— Extracted information —

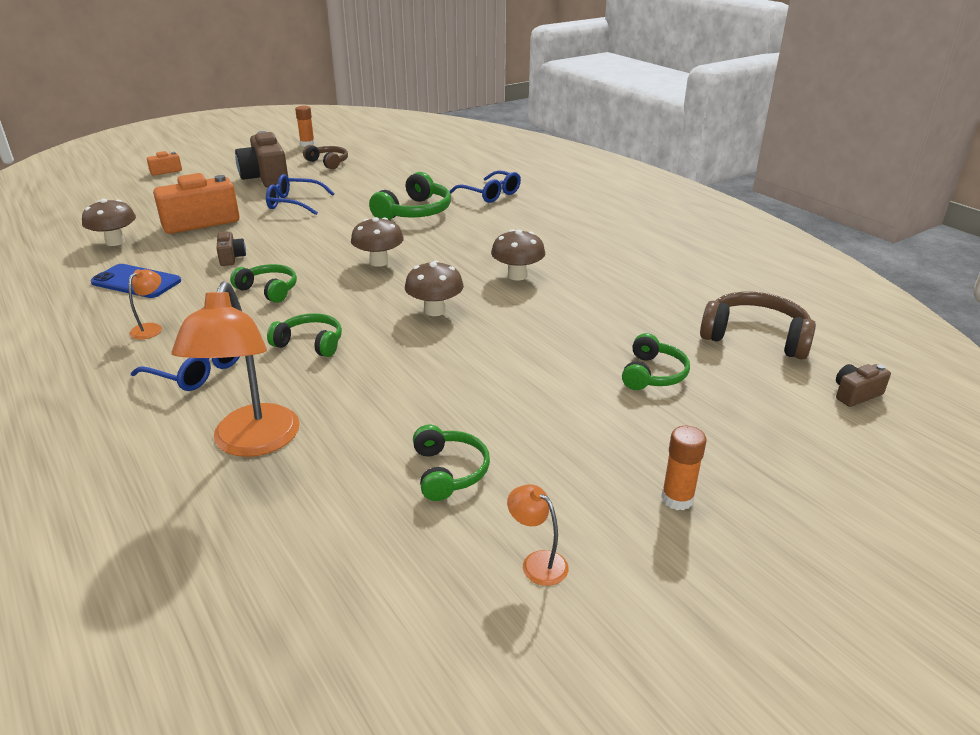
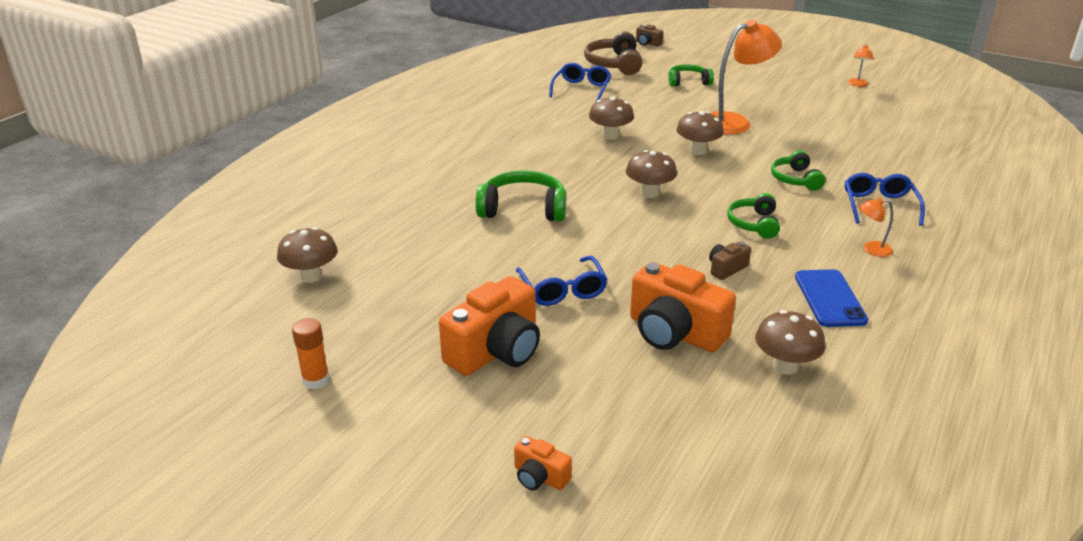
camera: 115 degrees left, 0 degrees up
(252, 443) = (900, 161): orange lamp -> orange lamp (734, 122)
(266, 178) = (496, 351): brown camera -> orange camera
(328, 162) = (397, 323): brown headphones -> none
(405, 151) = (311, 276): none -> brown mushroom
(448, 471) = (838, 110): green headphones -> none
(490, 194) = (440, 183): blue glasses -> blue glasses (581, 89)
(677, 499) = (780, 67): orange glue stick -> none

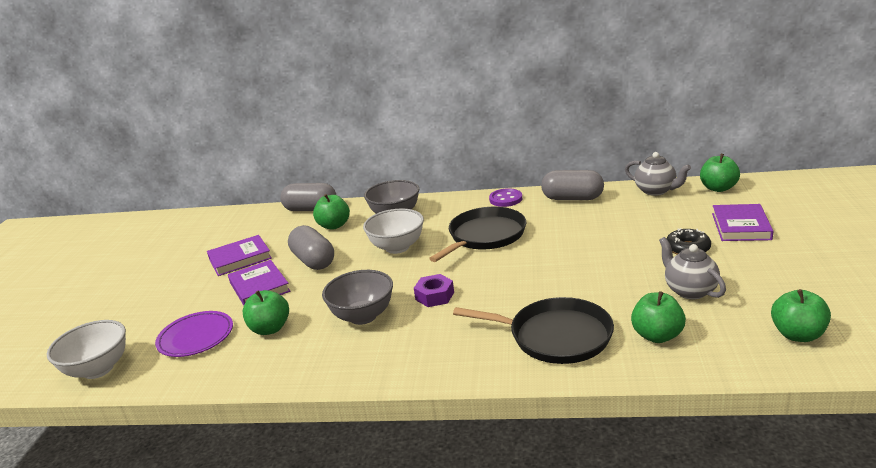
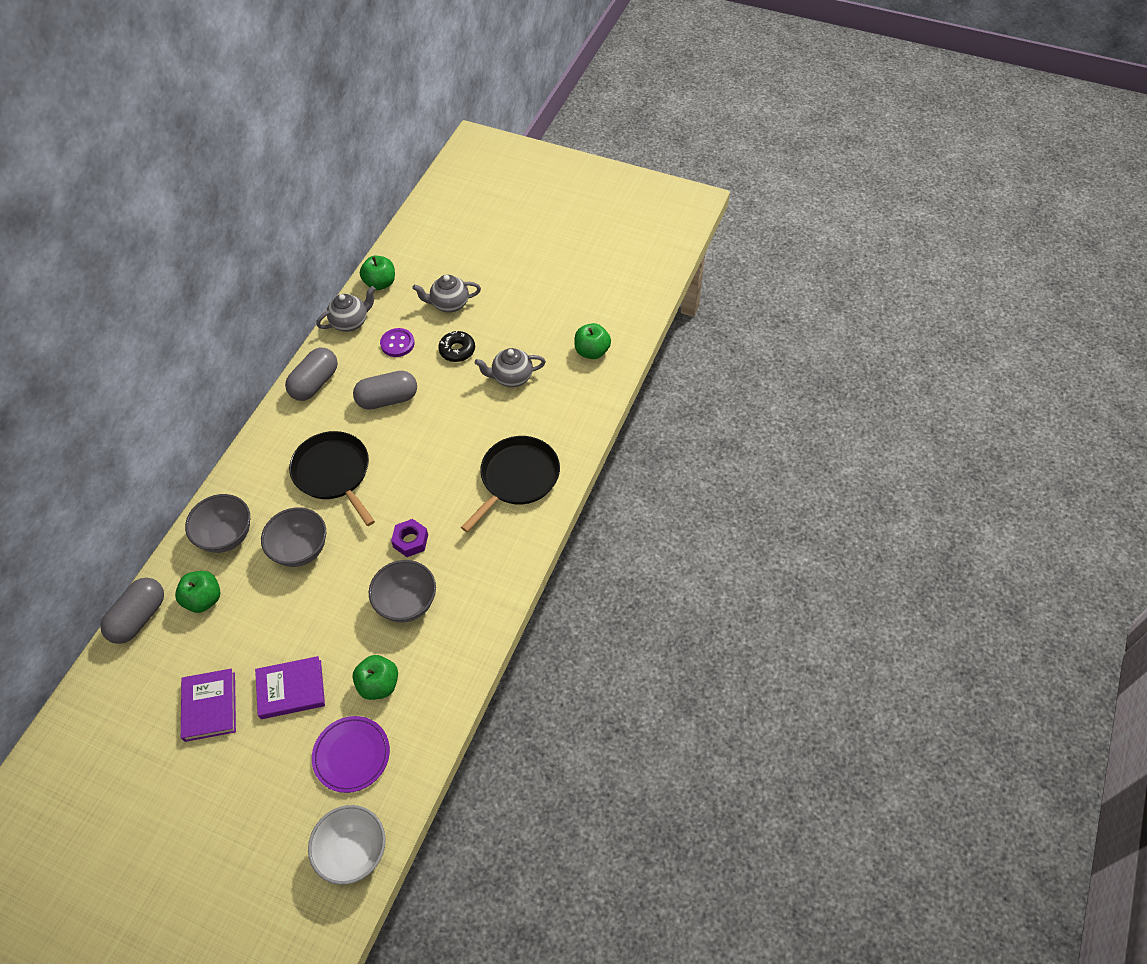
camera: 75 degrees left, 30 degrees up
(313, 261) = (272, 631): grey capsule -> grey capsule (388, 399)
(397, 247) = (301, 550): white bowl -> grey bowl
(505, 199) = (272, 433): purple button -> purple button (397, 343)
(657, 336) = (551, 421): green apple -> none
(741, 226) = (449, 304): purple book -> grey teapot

— What you have to do —
Copy every line from the records that holds the string "camera".

— Answer section —
camera: 115 degrees left, 0 degrees up
(266, 178) = (496, 351): brown camera -> orange camera
camera: 75 degrees left, 30 degrees up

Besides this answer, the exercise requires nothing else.